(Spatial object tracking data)
§

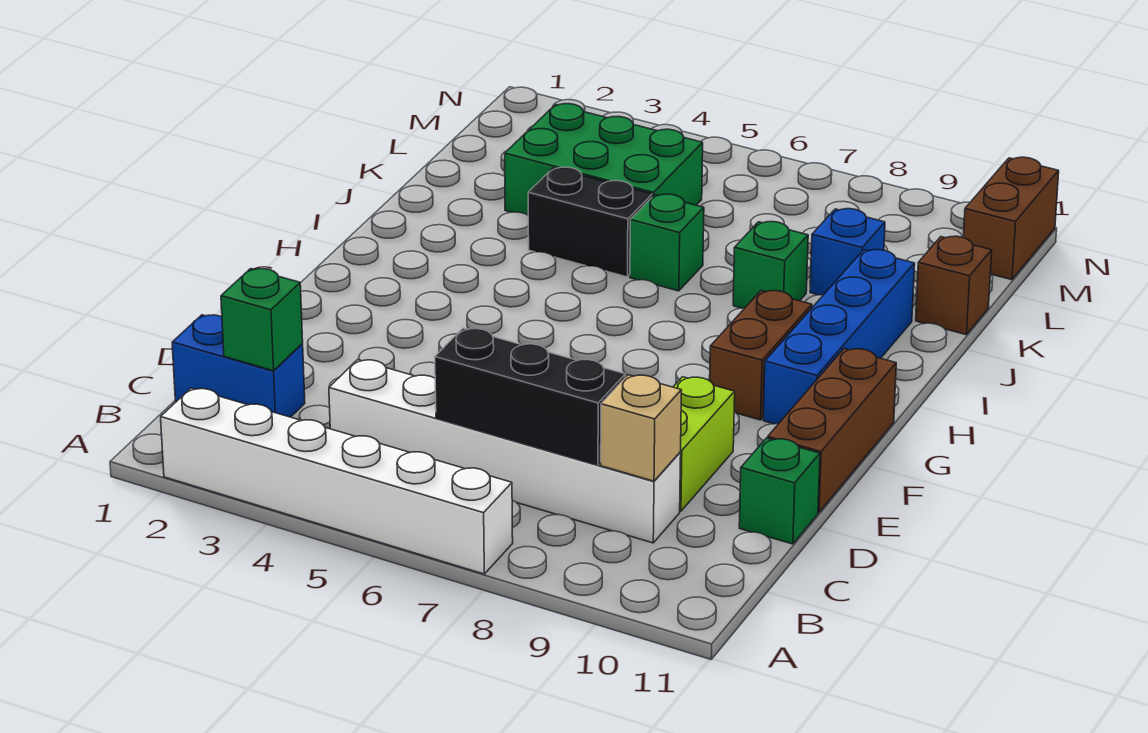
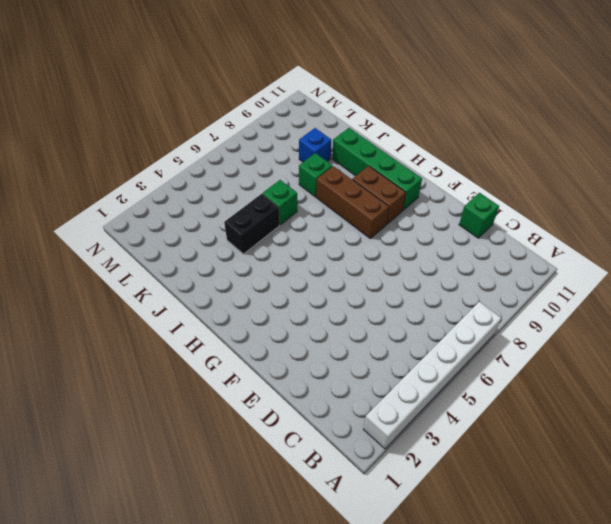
brown brick G8:I8 level 1 -> brown brick E11:G11 level 1
green brick G10:J10 level 1 -> blue brick G10:J10 level 1
none -> blue brick C1:C2 level 1
none -> white brick C4:C9 level 1
none -> lime brick D9:E9 level 1

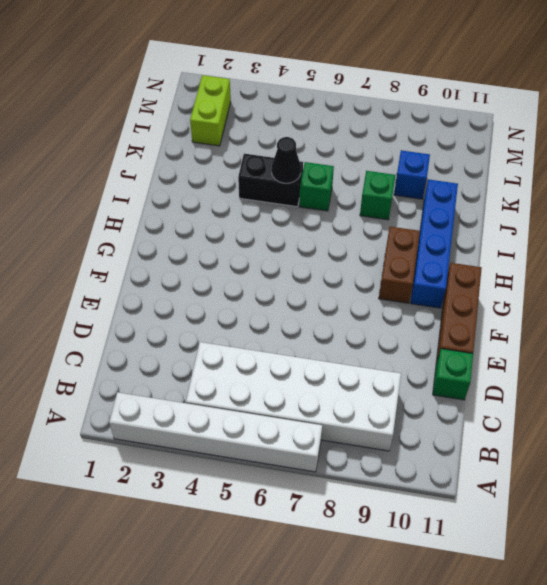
white brick B4:C9 level 1 -> white brick C4:C9 level 1
black cone J5 level 2 -> none
lime brick L2:M2 level 1 -> lime brick D9:E9 level 1
none -> blue brick C1:C2 level 1
none -> green brick K3:L5 level 1
none -> brown brick K11 level 1

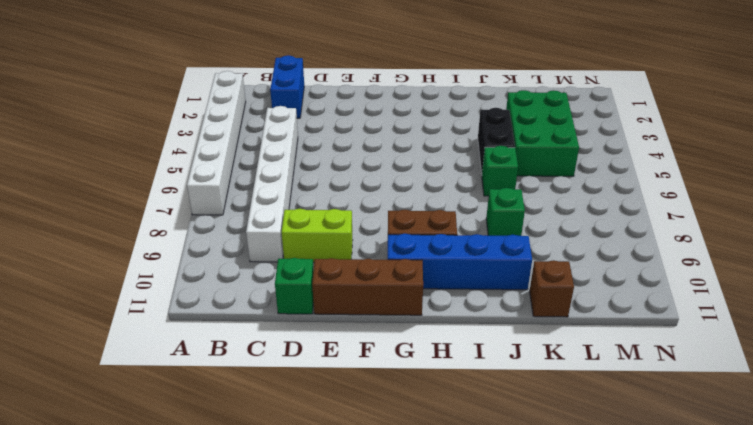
none -> blue brick K9 level 1
none -> brown brick M11:N11 level 1
none -> green brick C2 level 2

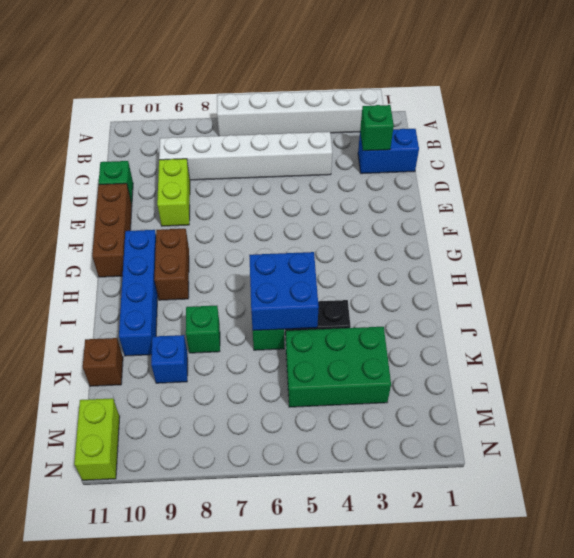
blue brick I5:J6 level 2 -> none
lime brick M11:N11 level 1 -> brown brick M11:N11 level 1
none -> black brick C6:C8 level 2
none -> tan brick C9 level 2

§

## TASK TO COMPLETE
Copy each line of the records containing the string "lime".

## SOLUTION
none -> lime brick D9:E9 level 1
lime brick L2:M2 level 1 -> lime brick D9:E9 level 1
lime brick M11:N11 level 1 -> brown brick M11:N11 level 1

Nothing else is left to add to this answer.